(Building changes across images)
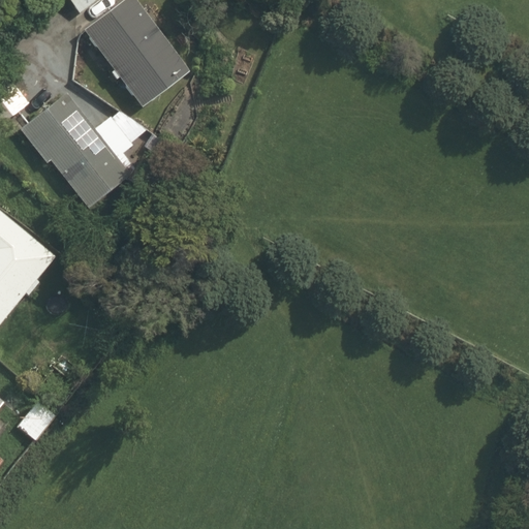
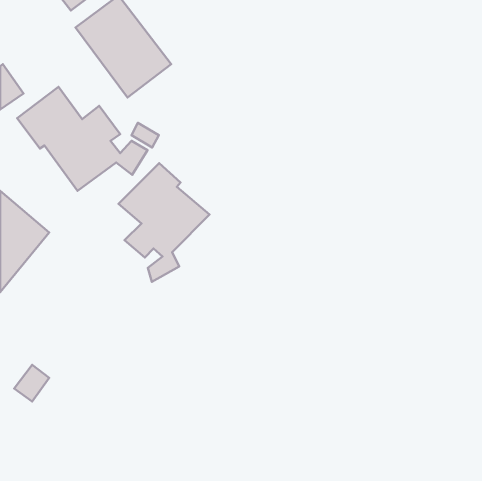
building: none -> [118,163,209,282]

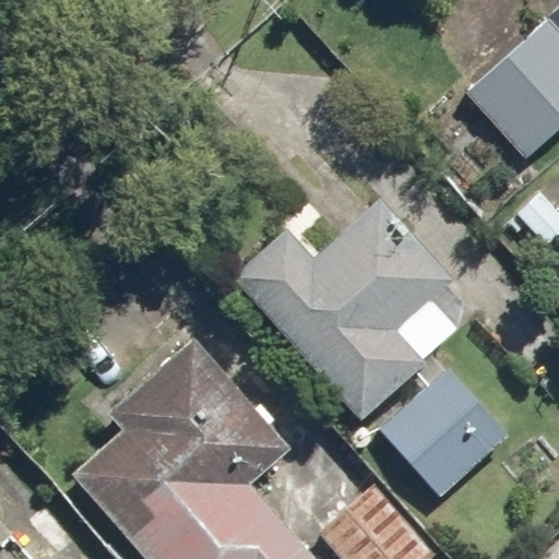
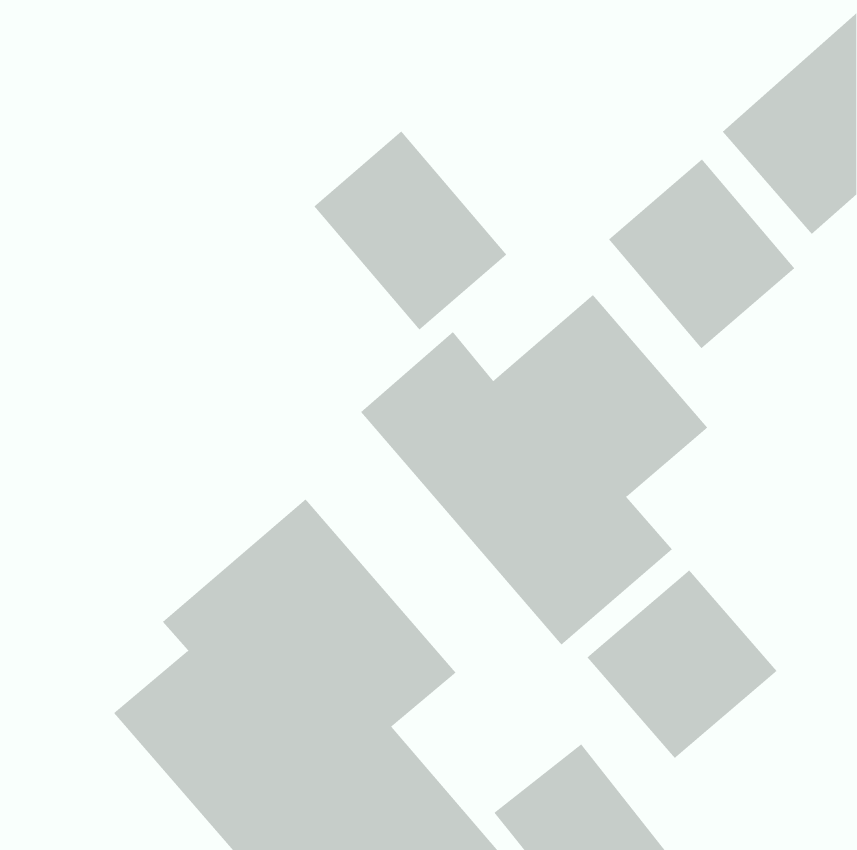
building: none -> [313,131,507,331]
building: none -> [608,158,795,349]

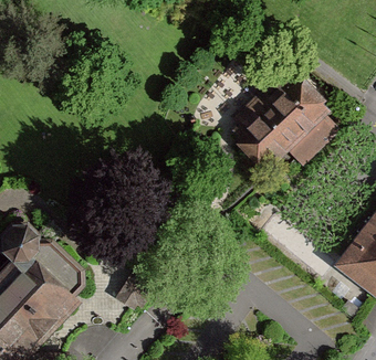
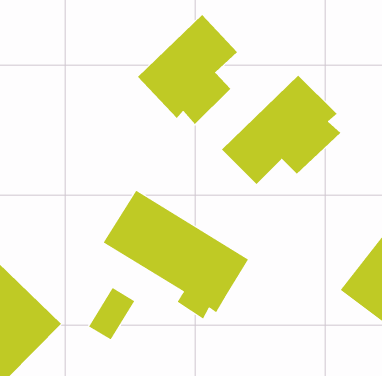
building: none -> [137,14,238,125]
building: none -> [103,190,249,320]

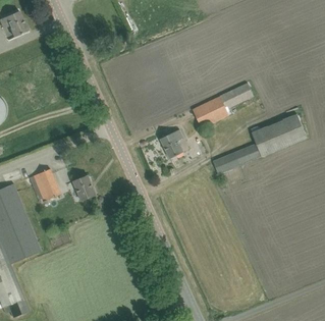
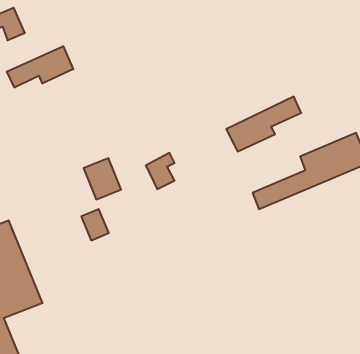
building: none -> [7,46,73,88]
building: [160,128,183,158] -> [146,153,175,189]
building: [30,168,60,202] -> [84,158,121,199]

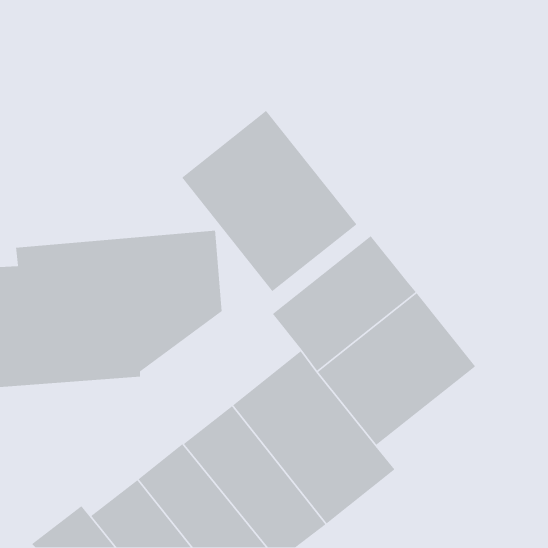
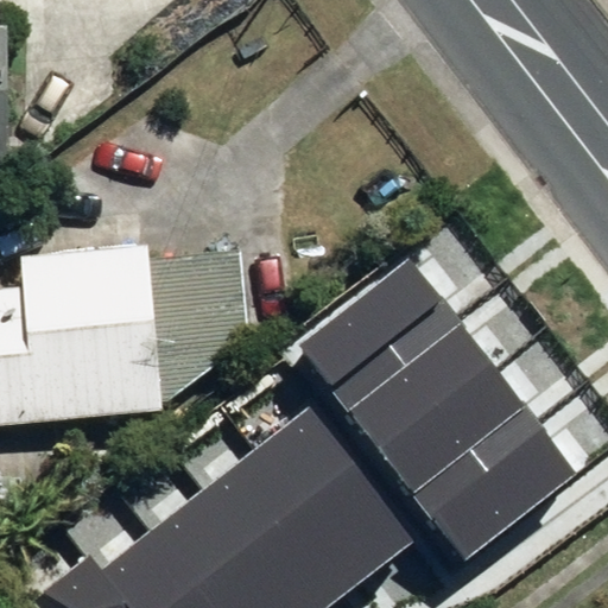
building: [181,110,358,292] -> none
building: none -> [416,405,577,557]

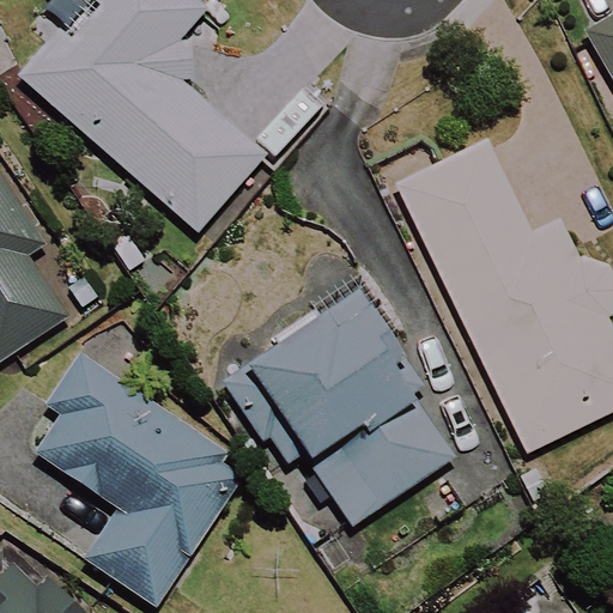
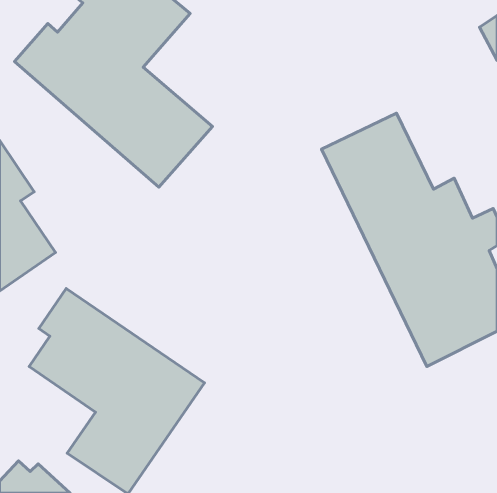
building: [249,296,457,523] -> none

Problem description: Write out every entry again word for word, without any of the pictures.

Final answer:
building: none -> [118,163,209,282]

building: none -> [313,131,507,331]
building: none -> [608,158,795,349]

building: none -> [137,14,238,125]
building: none -> [103,190,249,320]

building: none -> [7,46,73,88]
building: [160,128,183,158] -> [146,153,175,189]
building: [30,168,60,202] -> [84,158,121,199]

building: [181,110,358,292] -> none
building: none -> [416,405,577,557]

building: [249,296,457,523] -> none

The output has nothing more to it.